## BEGIN Provided entries
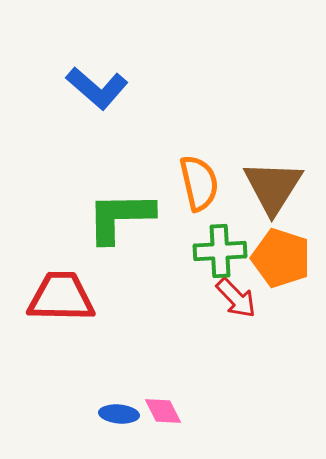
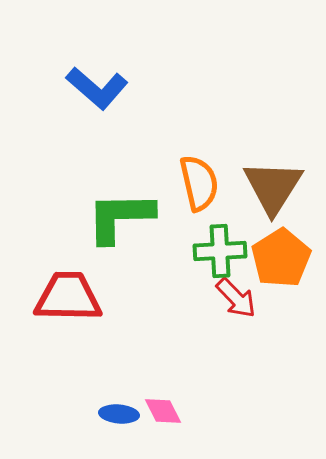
orange pentagon: rotated 22 degrees clockwise
red trapezoid: moved 7 px right
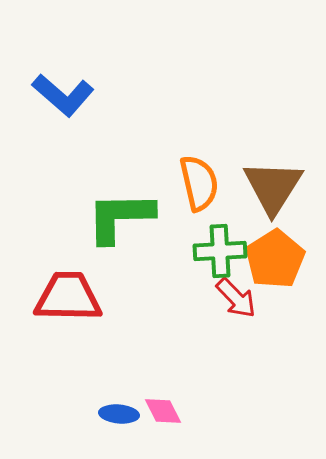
blue L-shape: moved 34 px left, 7 px down
orange pentagon: moved 6 px left, 1 px down
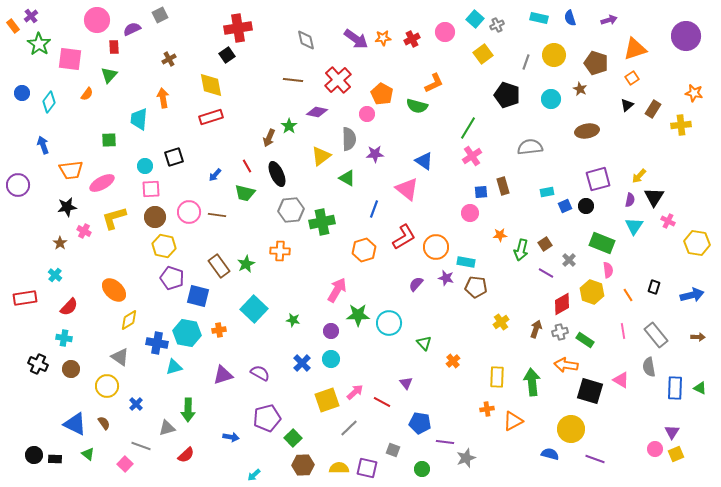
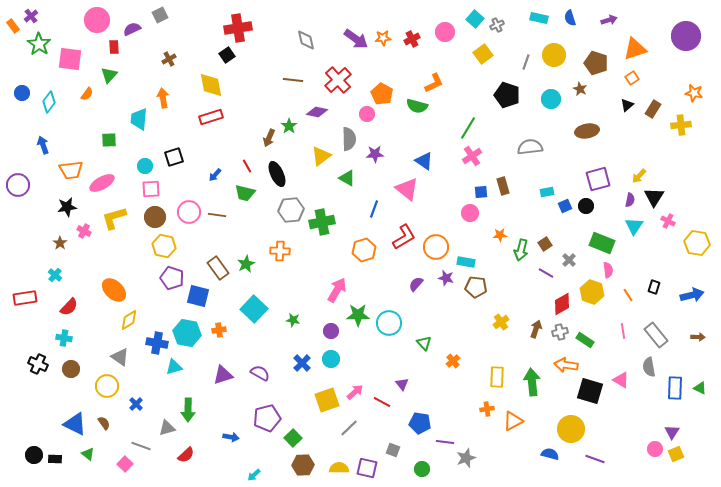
brown rectangle at (219, 266): moved 1 px left, 2 px down
purple triangle at (406, 383): moved 4 px left, 1 px down
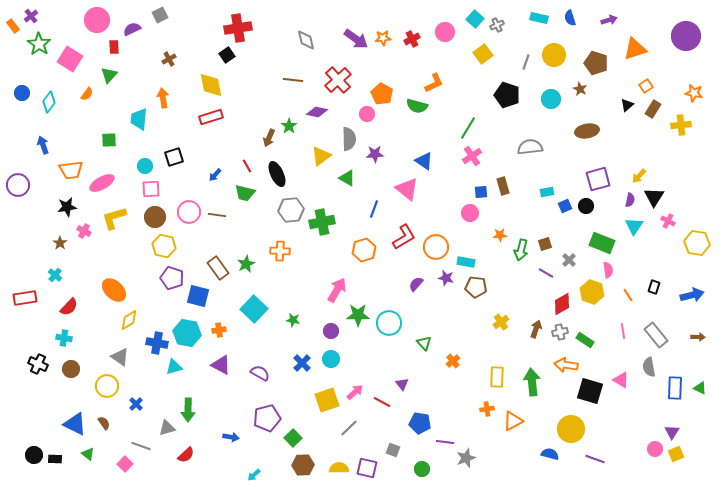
pink square at (70, 59): rotated 25 degrees clockwise
orange square at (632, 78): moved 14 px right, 8 px down
brown square at (545, 244): rotated 16 degrees clockwise
purple triangle at (223, 375): moved 2 px left, 10 px up; rotated 45 degrees clockwise
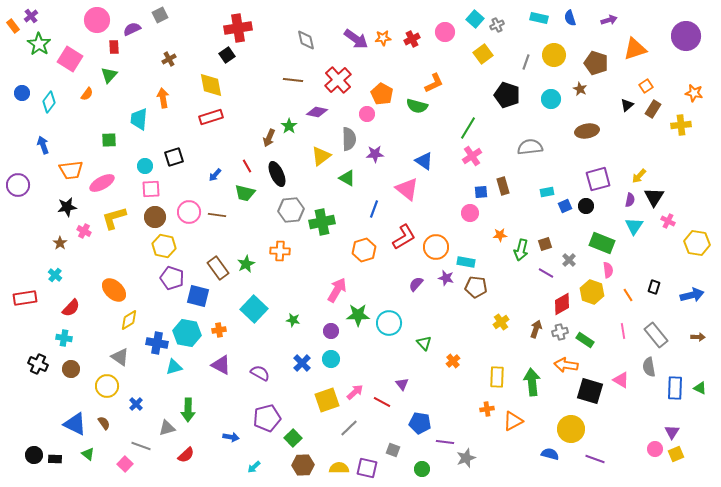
red semicircle at (69, 307): moved 2 px right, 1 px down
cyan arrow at (254, 475): moved 8 px up
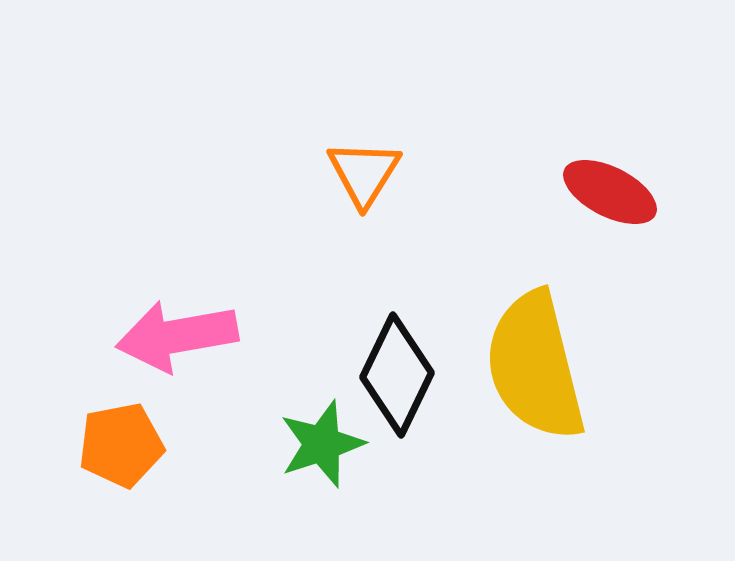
## END Provided entries
Print every text line from the items above word for word, in their original order. Leave out the pictures.

Written solution
orange pentagon: rotated 22 degrees clockwise
red trapezoid: moved 7 px right
blue L-shape: moved 34 px left, 7 px down
orange pentagon: moved 6 px left, 1 px down
brown rectangle at (219, 266): moved 1 px left, 2 px down
purple triangle at (406, 383): moved 4 px left, 1 px down
pink square at (70, 59): rotated 25 degrees clockwise
orange square at (632, 78): moved 14 px right, 8 px down
brown square at (545, 244): rotated 16 degrees clockwise
purple triangle at (223, 375): moved 2 px left, 10 px up; rotated 45 degrees clockwise
red semicircle at (69, 307): moved 2 px right, 1 px down
cyan arrow at (254, 475): moved 8 px up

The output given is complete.